- [PROBLEM]: Only the lines from the line holding "pink trapezoid: (167, 70) -> (152, 63), moved" through the final line of the entries below are to be returned, exactly as they stand.

•••••

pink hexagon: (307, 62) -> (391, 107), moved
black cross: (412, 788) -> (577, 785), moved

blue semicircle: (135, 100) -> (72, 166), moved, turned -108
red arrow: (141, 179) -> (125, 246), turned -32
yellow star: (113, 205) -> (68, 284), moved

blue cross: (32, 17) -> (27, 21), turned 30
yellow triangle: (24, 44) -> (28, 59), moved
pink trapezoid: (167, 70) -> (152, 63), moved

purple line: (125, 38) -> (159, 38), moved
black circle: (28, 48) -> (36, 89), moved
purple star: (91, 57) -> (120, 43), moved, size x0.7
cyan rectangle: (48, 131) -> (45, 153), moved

•••••

- [EXERCISE RESPONSE]:
pink trapezoid: (167, 70) -> (152, 63), moved

purple line: (125, 38) -> (159, 38), moved
black circle: (28, 48) -> (36, 89), moved
purple star: (91, 57) -> (120, 43), moved, size x0.7
cyan rectangle: (48, 131) -> (45, 153), moved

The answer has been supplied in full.